Task details - Of the lines listed below, return exactly those that run from the line containing "scaled,royal purple goblet,[158" through the line containing "gone,red flower vase,[658", both included.
[[ Materials provided, beginning ]]
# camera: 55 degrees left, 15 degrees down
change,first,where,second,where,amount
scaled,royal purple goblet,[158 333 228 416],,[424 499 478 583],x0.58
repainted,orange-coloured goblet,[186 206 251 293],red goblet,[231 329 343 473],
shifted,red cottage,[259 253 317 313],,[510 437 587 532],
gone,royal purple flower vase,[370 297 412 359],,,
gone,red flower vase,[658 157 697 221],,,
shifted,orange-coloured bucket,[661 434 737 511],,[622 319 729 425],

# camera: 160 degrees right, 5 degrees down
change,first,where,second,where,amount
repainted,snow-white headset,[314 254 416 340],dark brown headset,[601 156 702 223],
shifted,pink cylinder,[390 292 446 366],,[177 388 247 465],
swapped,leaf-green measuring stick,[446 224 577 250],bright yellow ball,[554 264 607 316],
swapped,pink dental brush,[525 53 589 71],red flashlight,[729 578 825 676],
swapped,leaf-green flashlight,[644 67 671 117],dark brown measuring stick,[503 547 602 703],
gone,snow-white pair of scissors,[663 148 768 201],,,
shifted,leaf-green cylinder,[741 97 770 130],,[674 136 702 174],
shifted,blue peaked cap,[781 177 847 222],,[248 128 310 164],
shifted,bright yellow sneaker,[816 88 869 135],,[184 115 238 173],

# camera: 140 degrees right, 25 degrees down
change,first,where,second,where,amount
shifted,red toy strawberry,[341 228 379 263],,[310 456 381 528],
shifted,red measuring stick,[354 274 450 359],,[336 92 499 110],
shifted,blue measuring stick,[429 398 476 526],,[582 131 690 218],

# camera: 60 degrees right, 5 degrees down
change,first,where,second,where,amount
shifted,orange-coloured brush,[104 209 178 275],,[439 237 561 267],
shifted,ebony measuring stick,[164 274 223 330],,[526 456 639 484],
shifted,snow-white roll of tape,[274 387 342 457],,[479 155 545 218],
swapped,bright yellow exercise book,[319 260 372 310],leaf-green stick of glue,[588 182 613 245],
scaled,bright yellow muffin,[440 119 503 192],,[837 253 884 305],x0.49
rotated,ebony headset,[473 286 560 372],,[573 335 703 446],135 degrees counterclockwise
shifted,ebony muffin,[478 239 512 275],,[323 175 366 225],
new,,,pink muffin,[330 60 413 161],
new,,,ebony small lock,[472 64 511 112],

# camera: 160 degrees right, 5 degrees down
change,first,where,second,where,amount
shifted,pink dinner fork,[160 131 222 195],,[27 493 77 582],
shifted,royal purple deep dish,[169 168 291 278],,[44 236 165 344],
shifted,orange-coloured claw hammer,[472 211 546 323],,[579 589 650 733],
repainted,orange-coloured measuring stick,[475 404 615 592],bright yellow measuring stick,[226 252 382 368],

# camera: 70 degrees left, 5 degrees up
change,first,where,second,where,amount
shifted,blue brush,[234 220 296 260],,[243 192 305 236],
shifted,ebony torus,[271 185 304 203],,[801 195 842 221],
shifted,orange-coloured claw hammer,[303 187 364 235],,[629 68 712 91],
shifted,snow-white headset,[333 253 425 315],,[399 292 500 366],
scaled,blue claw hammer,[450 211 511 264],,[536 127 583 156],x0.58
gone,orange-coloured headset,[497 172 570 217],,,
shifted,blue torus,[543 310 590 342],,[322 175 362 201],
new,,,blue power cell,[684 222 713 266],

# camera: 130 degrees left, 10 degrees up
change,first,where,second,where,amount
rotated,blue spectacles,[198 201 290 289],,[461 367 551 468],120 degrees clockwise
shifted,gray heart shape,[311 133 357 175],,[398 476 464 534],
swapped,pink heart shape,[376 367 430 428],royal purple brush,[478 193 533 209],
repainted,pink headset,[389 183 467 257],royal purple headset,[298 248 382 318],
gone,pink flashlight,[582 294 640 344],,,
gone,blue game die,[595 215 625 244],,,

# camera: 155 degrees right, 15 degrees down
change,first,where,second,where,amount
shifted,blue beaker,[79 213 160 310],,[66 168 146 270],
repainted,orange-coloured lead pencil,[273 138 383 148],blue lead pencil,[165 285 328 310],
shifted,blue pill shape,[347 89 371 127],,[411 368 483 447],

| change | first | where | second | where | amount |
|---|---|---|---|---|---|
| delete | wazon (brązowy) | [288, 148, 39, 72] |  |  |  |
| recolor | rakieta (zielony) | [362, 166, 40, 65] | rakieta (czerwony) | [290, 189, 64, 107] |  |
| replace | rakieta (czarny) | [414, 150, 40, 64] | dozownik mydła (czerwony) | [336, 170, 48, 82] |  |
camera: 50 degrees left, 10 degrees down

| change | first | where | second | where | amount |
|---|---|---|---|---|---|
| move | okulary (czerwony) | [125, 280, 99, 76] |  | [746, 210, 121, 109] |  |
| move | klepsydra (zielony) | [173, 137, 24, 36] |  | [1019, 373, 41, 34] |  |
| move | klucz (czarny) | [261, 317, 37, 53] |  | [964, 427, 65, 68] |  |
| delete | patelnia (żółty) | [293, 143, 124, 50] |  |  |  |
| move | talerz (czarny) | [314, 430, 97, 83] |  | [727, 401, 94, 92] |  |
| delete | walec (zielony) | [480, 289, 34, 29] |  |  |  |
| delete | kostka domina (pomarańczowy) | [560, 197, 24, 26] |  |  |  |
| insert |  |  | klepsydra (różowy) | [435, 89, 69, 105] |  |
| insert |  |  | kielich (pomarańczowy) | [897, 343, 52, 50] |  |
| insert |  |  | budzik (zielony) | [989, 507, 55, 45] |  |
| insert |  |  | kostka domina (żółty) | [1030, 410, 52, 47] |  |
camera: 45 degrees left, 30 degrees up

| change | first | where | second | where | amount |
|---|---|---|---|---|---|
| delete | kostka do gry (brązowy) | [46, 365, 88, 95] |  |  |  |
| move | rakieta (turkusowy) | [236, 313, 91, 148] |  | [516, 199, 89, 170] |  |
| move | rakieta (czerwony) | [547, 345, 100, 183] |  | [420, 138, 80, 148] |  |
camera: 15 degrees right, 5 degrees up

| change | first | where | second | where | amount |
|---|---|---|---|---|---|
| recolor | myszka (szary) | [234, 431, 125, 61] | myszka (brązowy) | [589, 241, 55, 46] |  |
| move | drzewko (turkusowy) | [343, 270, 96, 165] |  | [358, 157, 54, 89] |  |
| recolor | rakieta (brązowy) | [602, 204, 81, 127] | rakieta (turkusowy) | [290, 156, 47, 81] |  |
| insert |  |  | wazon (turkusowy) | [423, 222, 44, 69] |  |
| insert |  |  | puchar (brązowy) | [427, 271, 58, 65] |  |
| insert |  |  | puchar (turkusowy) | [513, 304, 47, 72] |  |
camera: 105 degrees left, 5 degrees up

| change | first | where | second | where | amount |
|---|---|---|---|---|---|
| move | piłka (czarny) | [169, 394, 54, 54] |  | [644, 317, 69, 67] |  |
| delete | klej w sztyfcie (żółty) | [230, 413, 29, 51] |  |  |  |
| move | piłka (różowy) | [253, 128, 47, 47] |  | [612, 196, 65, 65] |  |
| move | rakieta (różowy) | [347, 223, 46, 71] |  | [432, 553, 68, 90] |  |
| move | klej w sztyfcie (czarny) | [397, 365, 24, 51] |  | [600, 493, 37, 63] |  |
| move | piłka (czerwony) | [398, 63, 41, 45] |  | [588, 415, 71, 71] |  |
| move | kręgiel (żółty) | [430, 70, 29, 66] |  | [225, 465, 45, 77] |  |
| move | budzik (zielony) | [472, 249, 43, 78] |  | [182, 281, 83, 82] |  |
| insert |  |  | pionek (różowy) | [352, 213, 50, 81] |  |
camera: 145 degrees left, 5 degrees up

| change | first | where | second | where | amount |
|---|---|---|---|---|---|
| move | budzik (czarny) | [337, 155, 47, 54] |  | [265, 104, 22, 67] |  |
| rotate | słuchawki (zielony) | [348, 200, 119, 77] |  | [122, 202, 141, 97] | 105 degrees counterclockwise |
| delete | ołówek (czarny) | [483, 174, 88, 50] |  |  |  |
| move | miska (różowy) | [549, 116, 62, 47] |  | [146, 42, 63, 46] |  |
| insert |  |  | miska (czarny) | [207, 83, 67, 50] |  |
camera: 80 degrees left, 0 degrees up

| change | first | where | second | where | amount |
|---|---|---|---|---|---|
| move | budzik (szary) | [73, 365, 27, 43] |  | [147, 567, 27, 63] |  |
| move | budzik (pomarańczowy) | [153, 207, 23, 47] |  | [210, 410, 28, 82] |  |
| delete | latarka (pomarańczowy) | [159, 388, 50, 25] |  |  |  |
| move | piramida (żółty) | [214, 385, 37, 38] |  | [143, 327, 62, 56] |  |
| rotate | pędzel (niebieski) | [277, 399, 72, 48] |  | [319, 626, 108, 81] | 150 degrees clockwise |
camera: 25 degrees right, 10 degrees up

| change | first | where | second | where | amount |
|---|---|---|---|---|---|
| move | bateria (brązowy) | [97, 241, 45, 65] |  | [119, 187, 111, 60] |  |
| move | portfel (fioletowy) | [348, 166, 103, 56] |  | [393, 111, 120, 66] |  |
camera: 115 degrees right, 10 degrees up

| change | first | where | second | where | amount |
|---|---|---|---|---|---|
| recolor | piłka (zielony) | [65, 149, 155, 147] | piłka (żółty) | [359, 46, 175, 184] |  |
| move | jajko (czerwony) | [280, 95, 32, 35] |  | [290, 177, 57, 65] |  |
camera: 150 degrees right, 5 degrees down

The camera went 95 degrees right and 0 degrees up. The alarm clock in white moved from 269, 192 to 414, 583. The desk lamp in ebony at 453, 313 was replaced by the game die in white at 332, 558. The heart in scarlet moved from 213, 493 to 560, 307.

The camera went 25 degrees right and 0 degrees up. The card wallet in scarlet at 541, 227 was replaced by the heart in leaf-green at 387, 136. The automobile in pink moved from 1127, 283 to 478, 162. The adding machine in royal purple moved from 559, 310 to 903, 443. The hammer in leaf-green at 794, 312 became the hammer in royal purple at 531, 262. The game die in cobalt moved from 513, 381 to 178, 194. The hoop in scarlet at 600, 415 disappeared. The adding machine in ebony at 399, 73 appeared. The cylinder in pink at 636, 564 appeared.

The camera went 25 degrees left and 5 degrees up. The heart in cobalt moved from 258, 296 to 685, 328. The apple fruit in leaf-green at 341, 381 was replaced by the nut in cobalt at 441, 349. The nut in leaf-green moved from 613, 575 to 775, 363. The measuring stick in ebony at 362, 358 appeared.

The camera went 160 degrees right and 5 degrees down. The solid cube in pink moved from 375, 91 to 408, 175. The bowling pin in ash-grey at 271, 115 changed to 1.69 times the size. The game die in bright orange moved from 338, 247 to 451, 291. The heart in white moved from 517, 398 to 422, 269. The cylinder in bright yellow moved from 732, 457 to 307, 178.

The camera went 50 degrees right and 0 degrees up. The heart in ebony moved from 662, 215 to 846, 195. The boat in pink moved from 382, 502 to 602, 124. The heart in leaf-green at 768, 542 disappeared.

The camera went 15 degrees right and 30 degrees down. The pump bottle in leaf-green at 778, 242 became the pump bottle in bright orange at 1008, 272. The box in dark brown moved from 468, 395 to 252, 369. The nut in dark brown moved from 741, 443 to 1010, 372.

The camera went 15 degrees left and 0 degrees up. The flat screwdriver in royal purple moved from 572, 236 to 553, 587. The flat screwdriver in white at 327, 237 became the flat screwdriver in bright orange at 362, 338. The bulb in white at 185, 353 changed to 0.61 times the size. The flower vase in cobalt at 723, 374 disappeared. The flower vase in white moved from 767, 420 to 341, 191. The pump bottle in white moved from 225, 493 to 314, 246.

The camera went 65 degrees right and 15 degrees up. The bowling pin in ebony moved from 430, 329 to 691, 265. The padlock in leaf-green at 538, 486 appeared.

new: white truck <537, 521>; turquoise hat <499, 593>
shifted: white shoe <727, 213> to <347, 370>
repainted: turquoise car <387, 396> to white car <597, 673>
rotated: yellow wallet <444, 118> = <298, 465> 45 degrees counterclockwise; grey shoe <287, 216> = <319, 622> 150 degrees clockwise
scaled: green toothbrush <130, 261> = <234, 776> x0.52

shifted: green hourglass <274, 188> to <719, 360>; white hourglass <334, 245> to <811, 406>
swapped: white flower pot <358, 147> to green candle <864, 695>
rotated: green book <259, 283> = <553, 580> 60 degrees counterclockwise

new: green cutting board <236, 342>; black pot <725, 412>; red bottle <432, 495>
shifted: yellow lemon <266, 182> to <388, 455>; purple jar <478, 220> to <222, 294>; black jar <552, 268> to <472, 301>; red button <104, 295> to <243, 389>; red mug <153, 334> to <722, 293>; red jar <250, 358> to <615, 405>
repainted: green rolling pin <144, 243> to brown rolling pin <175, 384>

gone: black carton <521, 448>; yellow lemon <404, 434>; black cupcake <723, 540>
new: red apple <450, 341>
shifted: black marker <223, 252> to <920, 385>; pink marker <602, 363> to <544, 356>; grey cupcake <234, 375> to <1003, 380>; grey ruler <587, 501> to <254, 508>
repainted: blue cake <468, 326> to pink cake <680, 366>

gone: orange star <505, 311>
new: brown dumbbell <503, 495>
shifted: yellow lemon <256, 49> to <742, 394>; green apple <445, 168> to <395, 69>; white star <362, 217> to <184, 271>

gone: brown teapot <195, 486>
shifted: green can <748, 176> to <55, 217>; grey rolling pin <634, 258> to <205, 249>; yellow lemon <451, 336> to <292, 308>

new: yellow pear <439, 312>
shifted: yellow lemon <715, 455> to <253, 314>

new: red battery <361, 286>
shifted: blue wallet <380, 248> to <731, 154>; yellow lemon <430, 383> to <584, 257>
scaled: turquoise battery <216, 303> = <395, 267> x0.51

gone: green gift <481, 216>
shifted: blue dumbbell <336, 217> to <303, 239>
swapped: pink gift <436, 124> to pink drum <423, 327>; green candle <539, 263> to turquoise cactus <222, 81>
[[ Materials provided, end ]]
Output of the task -
scaled,royal purple goblet,[158 333 228 416],,[424 499 478 583],x0.58
repainted,orange-coloured goblet,[186 206 251 293],red goblet,[231 329 343 473],
shifted,red cottage,[259 253 317 313],,[510 437 587 532],
gone,royal purple flower vase,[370 297 412 359],,,
gone,red flower vase,[658 157 697 221],,,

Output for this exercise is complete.